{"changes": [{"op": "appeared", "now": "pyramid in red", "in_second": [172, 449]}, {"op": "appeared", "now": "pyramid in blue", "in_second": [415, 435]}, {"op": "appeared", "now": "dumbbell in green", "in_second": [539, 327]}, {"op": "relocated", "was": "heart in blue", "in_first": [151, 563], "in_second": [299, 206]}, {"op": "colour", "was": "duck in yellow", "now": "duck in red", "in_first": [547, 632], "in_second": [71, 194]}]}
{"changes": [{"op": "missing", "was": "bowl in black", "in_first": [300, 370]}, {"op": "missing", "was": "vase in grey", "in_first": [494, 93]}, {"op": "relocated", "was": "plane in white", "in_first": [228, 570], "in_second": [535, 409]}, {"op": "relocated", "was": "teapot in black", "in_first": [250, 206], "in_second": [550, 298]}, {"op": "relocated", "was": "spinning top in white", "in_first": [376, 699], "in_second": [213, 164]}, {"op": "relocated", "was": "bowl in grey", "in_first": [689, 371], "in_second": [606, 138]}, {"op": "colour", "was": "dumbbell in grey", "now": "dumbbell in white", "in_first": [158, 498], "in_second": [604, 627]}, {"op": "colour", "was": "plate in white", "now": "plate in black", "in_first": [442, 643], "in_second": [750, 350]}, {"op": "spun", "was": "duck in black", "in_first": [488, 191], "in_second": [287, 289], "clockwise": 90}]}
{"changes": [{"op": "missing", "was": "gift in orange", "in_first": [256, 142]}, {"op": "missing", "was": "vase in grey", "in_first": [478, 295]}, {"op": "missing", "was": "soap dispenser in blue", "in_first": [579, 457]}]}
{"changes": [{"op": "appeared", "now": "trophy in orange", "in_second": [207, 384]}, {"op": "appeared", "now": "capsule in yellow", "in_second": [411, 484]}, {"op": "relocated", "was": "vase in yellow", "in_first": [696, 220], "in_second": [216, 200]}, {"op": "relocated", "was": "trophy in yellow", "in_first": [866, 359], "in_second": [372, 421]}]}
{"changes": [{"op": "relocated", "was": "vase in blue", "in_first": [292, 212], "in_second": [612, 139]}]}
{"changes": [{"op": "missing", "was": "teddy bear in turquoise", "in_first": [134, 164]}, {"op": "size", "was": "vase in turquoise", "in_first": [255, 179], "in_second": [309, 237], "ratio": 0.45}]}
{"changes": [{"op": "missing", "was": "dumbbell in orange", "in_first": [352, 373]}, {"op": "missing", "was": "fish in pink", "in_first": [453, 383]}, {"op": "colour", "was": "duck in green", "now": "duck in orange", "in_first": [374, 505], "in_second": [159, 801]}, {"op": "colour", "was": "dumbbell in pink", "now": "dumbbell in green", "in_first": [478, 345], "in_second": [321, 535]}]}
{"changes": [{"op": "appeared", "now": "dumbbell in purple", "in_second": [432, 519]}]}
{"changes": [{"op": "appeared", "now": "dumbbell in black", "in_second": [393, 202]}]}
##############################
Required action
Return the material exactly as it was provided.

Your solution
{"changes": [{"op": "appeared", "now": "pyramid in red", "in_second": [172, 449]}, {"op": "appeared", "now": "pyramid in blue", "in_second": [415, 435]}, {"op": "appeared", "now": "dumbbell in green", "in_second": [539, 327]}, {"op": "relocated", "was": "heart in blue", "in_first": [151, 563], "in_second": [299, 206]}, {"op": "colour", "was": "duck in yellow", "now": "duck in red", "in_first": [547, 632], "in_second": [71, 194]}]}
{"changes": [{"op": "missing", "was": "bowl in black", "in_first": [300, 370]}, {"op": "missing", "was": "vase in grey", "in_first": [494, 93]}, {"op": "relocated", "was": "plane in white", "in_first": [228, 570], "in_second": [535, 409]}, {"op": "relocated", "was": "teapot in black", "in_first": [250, 206], "in_second": [550, 298]}, {"op": "relocated", "was": "spinning top in white", "in_first": [376, 699], "in_second": [213, 164]}, {"op": "relocated", "was": "bowl in grey", "in_first": [689, 371], "in_second": [606, 138]}, {"op": "colour", "was": "dumbbell in grey", "now": "dumbbell in white", "in_first": [158, 498], "in_second": [604, 627]}, {"op": "colour", "was": "plate in white", "now": "plate in black", "in_first": [442, 643], "in_second": [750, 350]}, {"op": "spun", "was": "duck in black", "in_first": [488, 191], "in_second": [287, 289], "clockwise": 90}]}
{"changes": [{"op": "missing", "was": "gift in orange", "in_first": [256, 142]}, {"op": "missing", "was": "vase in grey", "in_first": [478, 295]}, {"op": "missing", "was": "soap dispenser in blue", "in_first": [579, 457]}]}
{"changes": [{"op": "appeared", "now": "trophy in orange", "in_second": [207, 384]}, {"op": "appeared", "now": "capsule in yellow", "in_second": [411, 484]}, {"op": "relocated", "was": "vase in yellow", "in_first": [696, 220], "in_second": [216, 200]}, {"op": "relocated", "was": "trophy in yellow", "in_first": [866, 359], "in_second": [372, 421]}]}
{"changes": [{"op": "relocated", "was": "vase in blue", "in_first": [292, 212], "in_second": [612, 139]}]}
{"changes": [{"op": "missing", "was": "teddy bear in turquoise", "in_first": [134, 164]}, {"op": "size", "was": "vase in turquoise", "in_first": [255, 179], "in_second": [309, 237], "ratio": 0.45}]}
{"changes": [{"op": "missing", "was": "dumbbell in orange", "in_first": [352, 373]}, {"op": "missing", "was": "fish in pink", "in_first": [453, 383]}, {"op": "colour", "was": "duck in green", "now": "duck in orange", "in_first": [374, 505], "in_second": [159, 801]}, {"op": "colour", "was": "dumbbell in pink", "now": "dumbbell in green", "in_first": [478, 345], "in_second": [321, 535]}]}
{"changes": [{"op": "appeared", "now": "dumbbell in purple", "in_second": [432, 519]}]}
{"changes": [{"op": "appeared", "now": "dumbbell in black", "in_second": [393, 202]}]}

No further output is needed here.